> **Task directions**: Please count the lines in these records that contain "scaled" and give only that count.

BEGIN Provided data

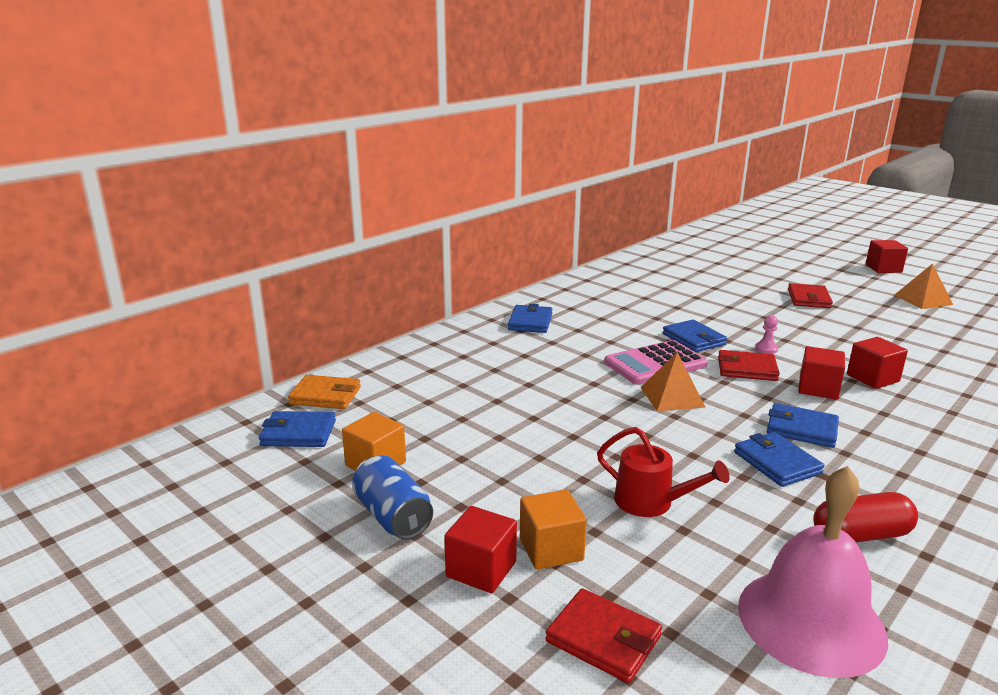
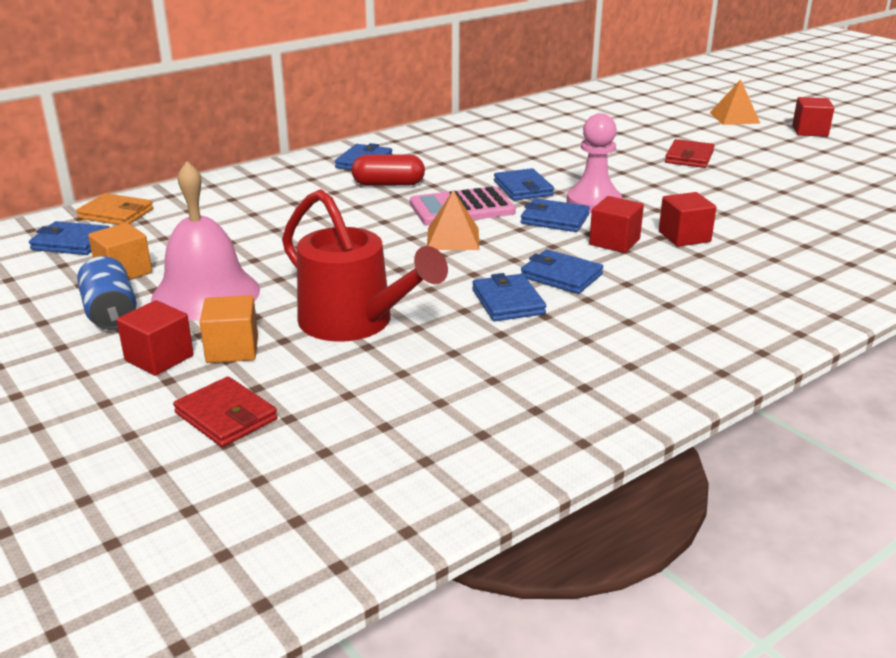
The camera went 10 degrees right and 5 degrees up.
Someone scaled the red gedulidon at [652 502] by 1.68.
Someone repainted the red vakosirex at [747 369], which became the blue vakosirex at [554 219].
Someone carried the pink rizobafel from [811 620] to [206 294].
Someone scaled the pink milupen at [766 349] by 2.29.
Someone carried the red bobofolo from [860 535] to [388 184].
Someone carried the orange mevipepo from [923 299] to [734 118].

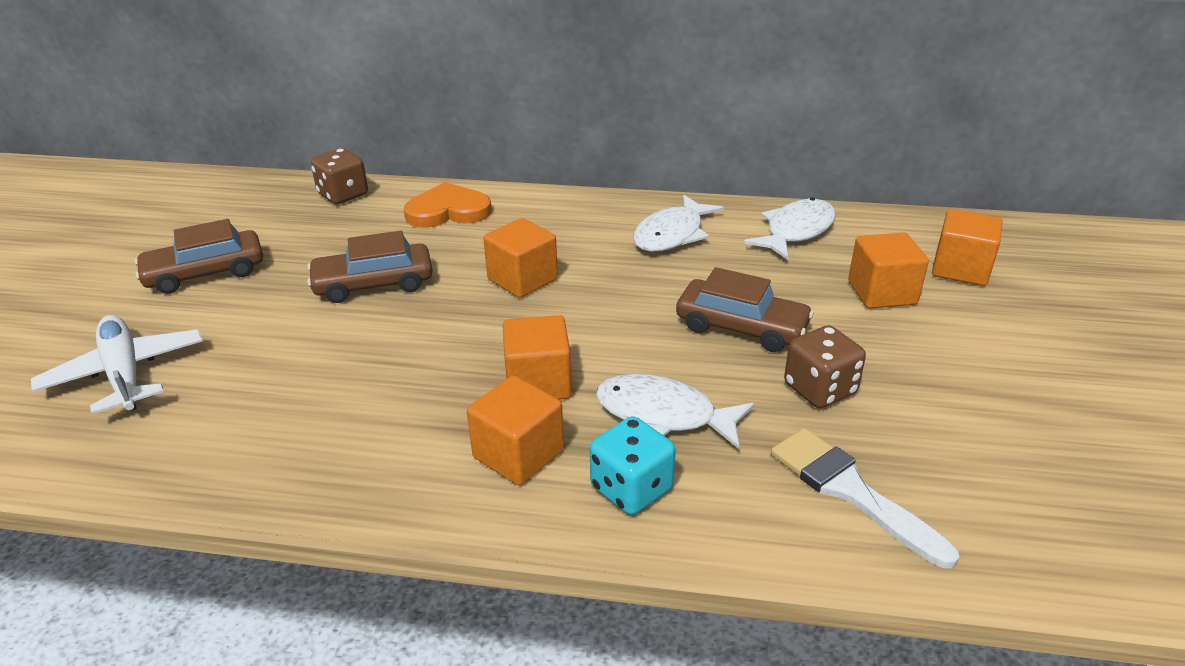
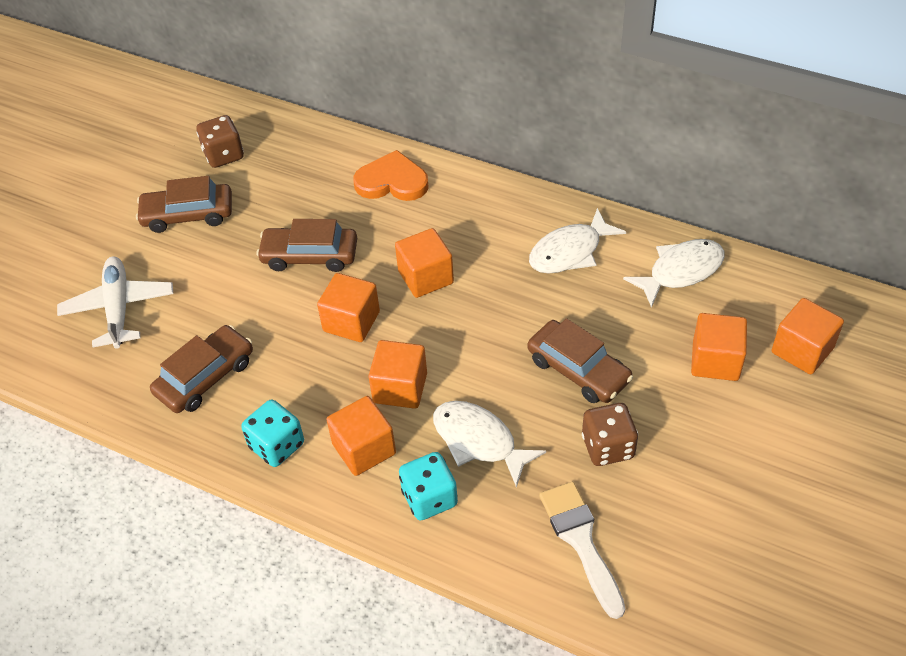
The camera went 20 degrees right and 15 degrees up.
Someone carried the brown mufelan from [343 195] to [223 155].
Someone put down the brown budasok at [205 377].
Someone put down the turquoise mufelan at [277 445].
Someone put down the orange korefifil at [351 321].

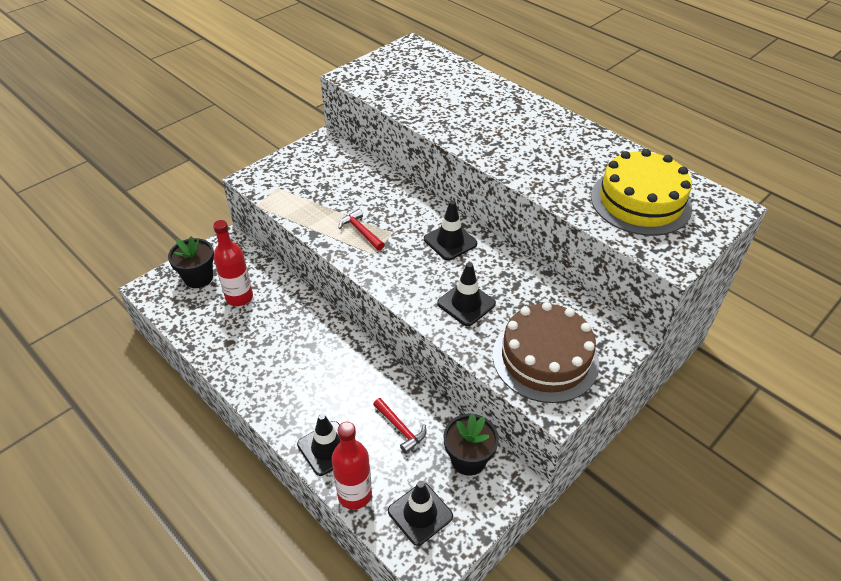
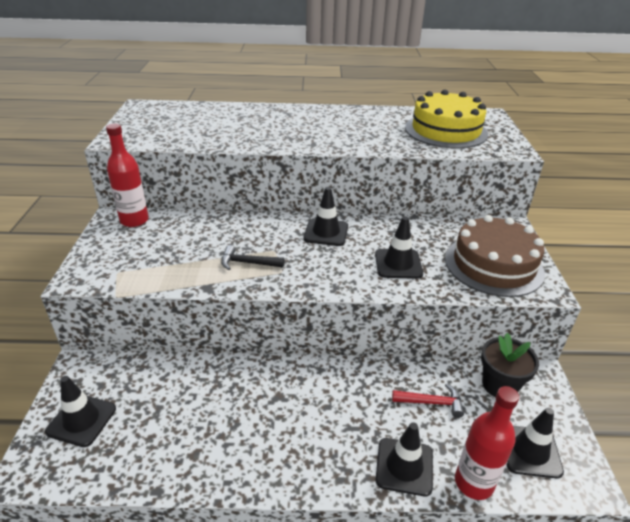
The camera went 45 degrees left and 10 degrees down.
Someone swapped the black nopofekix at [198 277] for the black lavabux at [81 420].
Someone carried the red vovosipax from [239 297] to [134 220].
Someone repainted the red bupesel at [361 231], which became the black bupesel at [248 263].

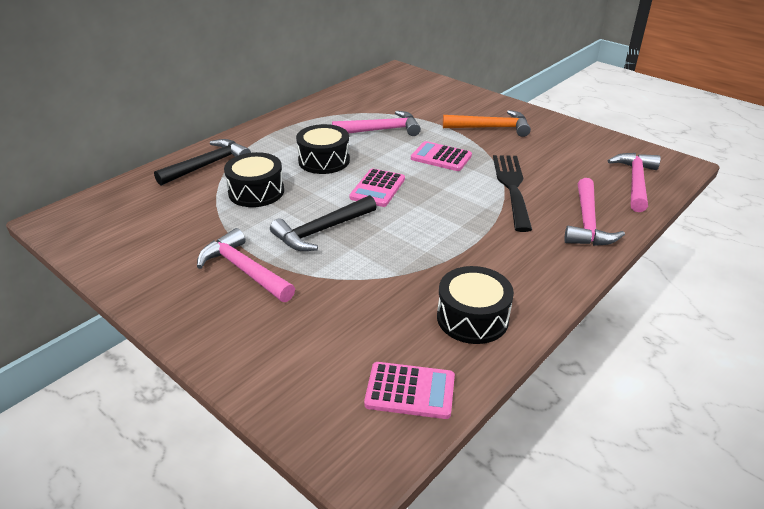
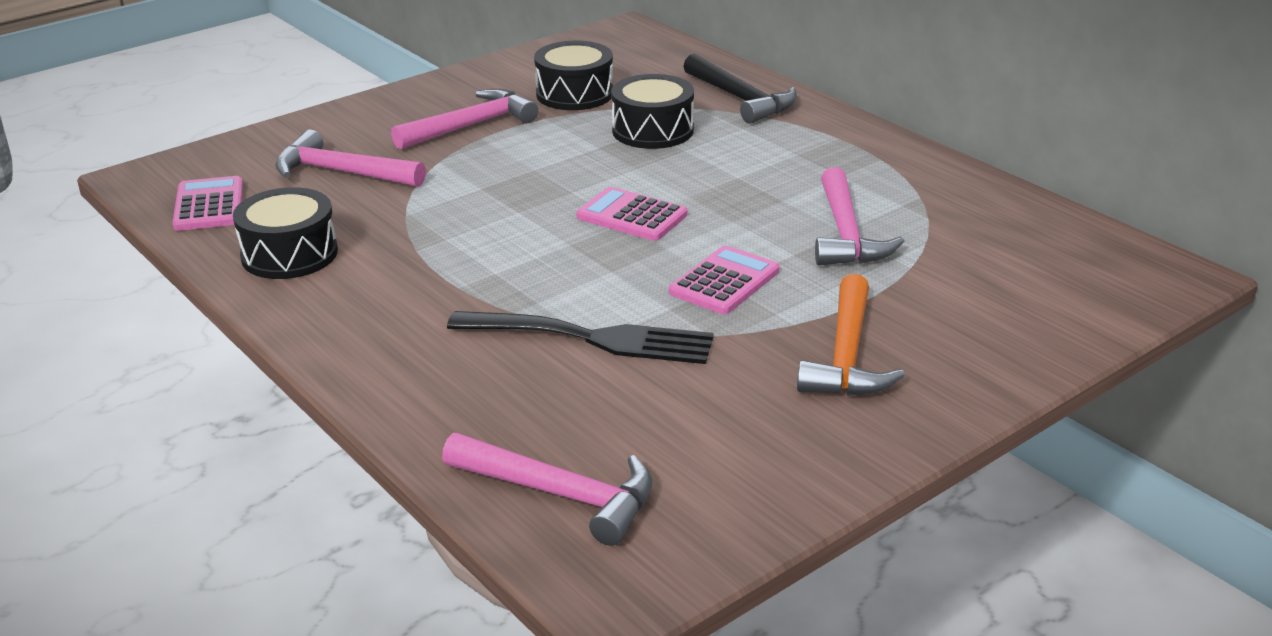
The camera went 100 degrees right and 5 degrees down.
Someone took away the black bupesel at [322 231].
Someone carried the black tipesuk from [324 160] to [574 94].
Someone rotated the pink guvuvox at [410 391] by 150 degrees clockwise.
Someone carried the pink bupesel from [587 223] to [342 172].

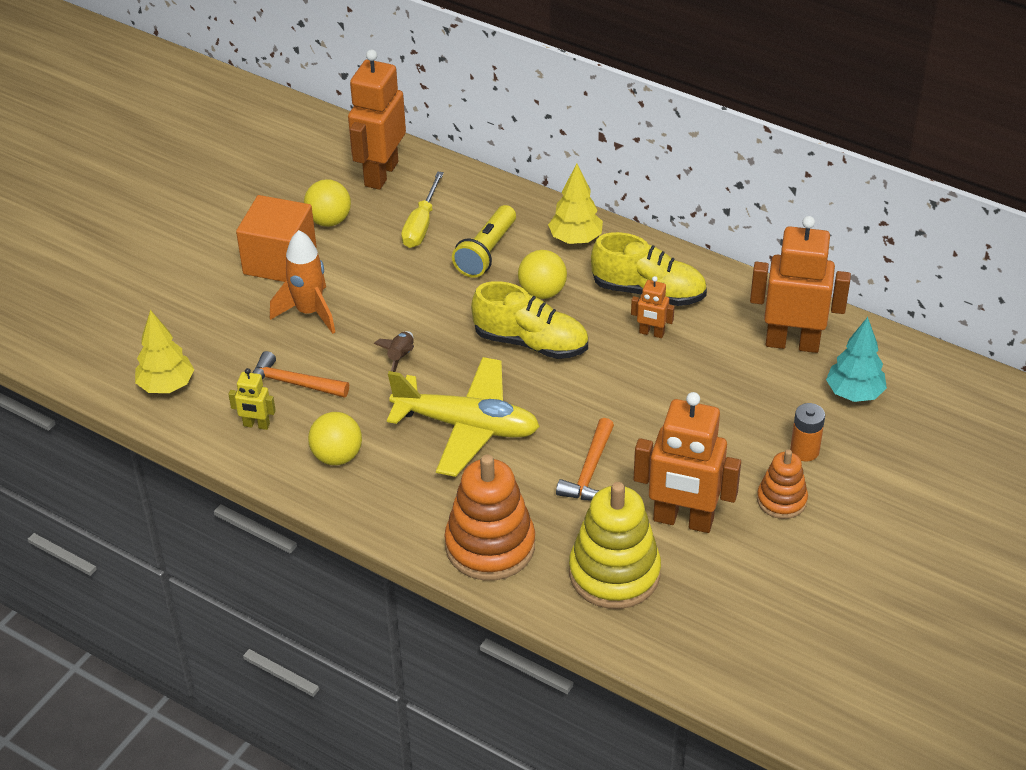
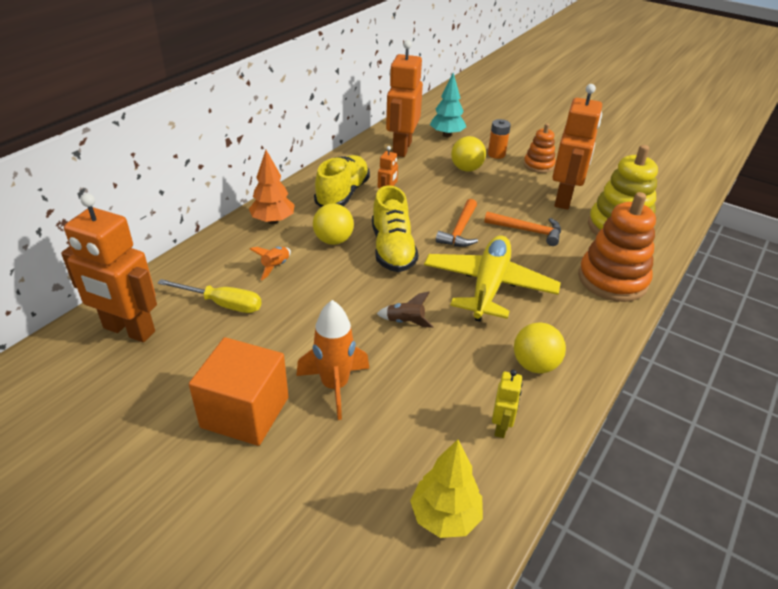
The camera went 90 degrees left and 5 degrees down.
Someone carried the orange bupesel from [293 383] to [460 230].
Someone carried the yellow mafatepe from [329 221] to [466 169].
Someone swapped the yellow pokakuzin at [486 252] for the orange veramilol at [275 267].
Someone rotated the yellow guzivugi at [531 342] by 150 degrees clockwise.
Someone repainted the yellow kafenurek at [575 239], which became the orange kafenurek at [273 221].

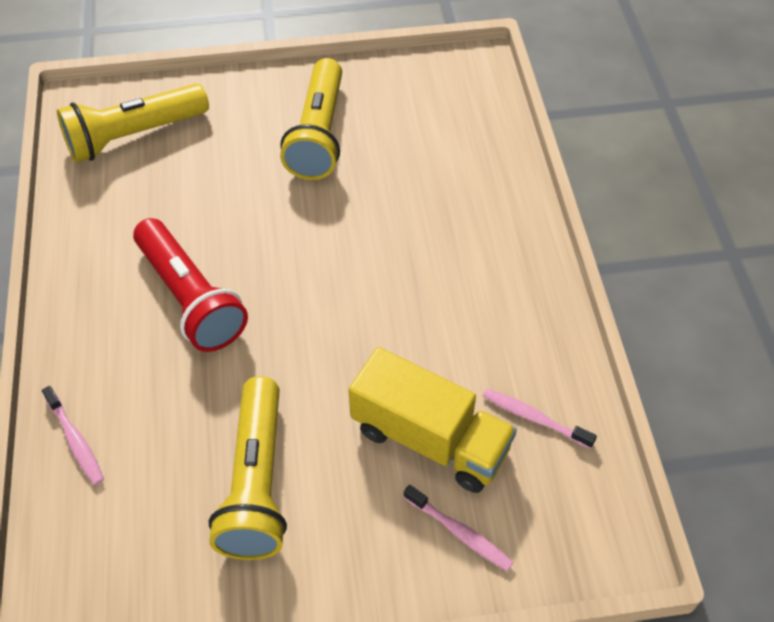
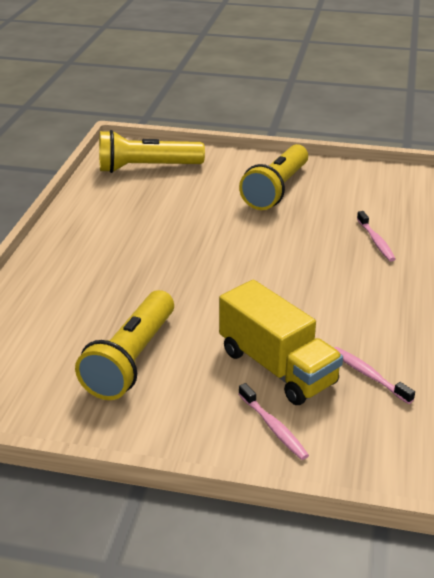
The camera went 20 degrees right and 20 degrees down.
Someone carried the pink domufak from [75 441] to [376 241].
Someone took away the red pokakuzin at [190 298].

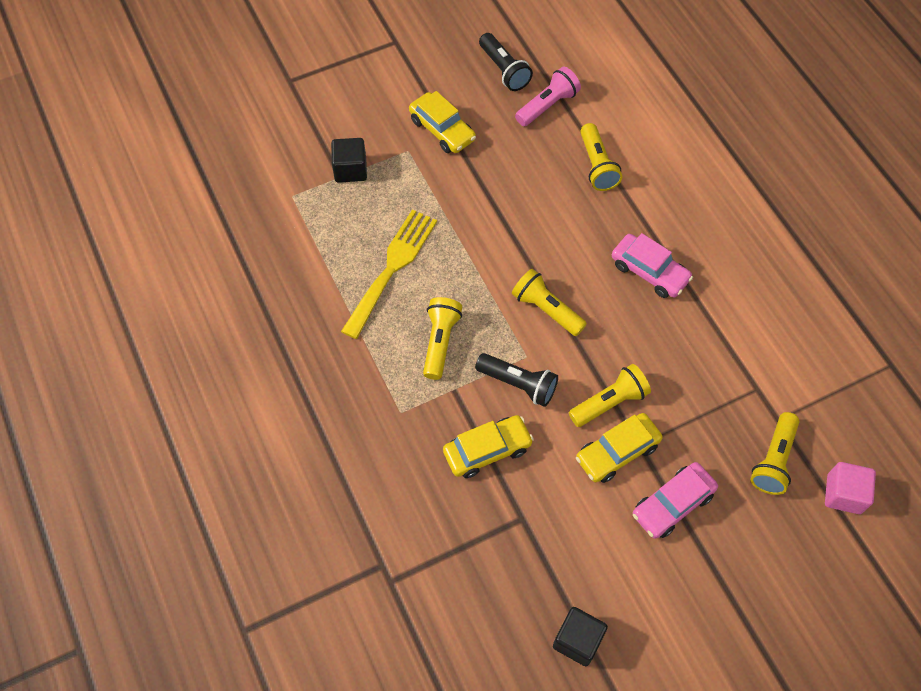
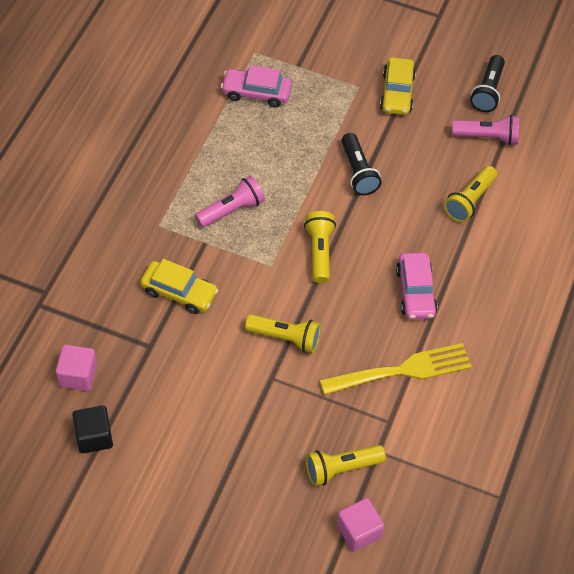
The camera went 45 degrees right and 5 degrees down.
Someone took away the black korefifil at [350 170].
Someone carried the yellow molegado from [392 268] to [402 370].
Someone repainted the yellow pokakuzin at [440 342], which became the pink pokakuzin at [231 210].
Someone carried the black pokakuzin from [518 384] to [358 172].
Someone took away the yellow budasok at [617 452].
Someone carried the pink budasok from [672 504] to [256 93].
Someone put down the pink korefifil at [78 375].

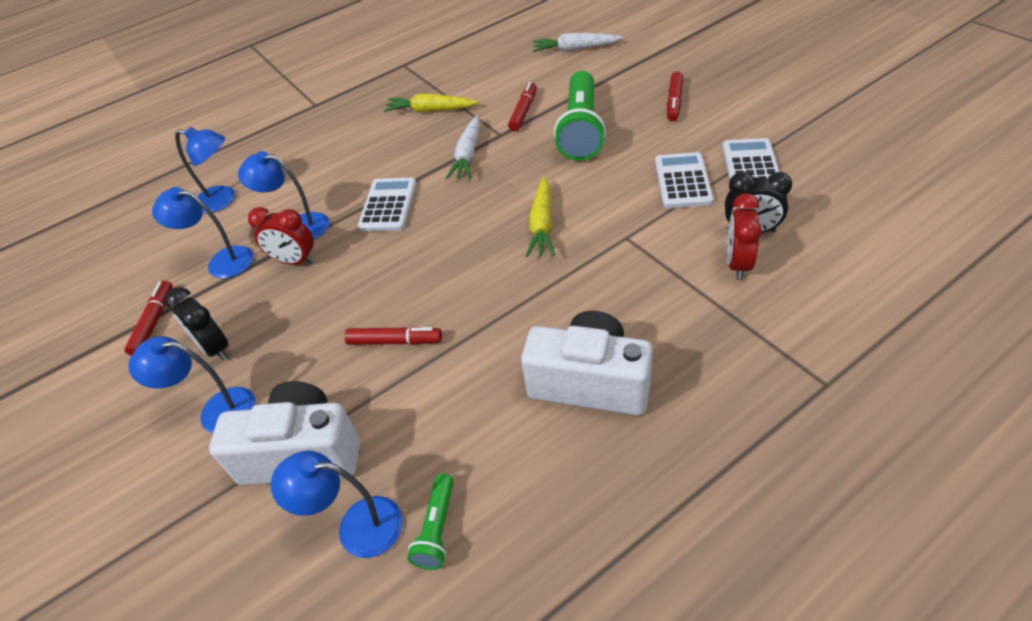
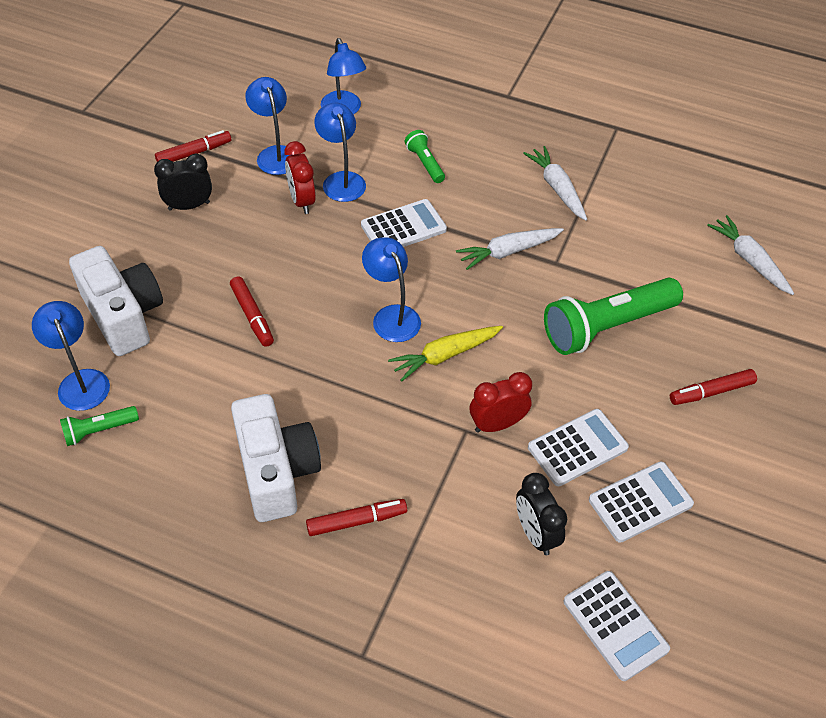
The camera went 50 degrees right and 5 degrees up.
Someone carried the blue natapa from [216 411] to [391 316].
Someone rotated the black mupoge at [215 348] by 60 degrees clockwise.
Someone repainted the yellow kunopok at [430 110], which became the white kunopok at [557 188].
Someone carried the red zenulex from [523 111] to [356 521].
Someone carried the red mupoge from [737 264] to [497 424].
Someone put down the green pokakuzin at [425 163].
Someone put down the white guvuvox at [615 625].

END Provided data

> **Answer section**: 2